**Task to complete:**
Copy out all lines in the material below that contain the string "removed".

**Supplied information:**
▽

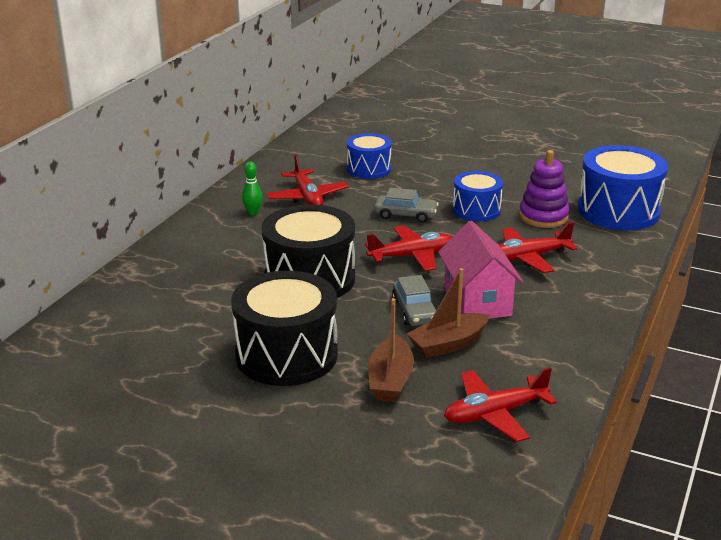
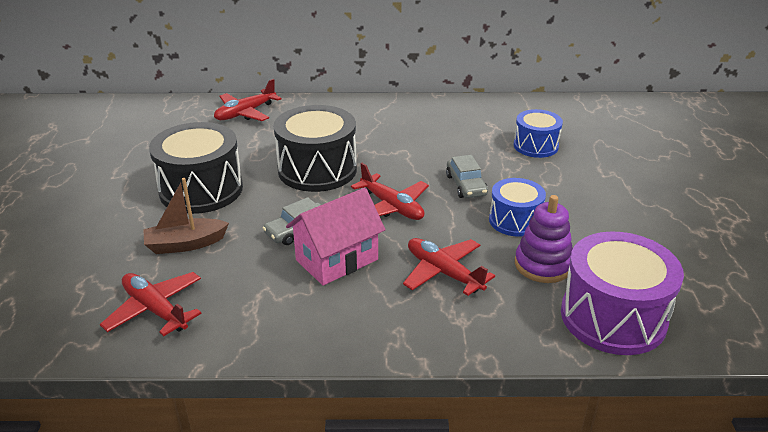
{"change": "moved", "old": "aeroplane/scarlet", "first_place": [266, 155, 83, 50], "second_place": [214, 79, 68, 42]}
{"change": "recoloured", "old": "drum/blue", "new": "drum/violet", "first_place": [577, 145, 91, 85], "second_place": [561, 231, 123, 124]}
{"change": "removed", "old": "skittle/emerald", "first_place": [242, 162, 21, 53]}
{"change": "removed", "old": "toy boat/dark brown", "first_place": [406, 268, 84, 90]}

△

**Answer section:**
{"change": "removed", "old": "skittle/emerald", "first_place": [242, 162, 21, 53]}
{"change": "removed", "old": "toy boat/dark brown", "first_place": [406, 268, 84, 90]}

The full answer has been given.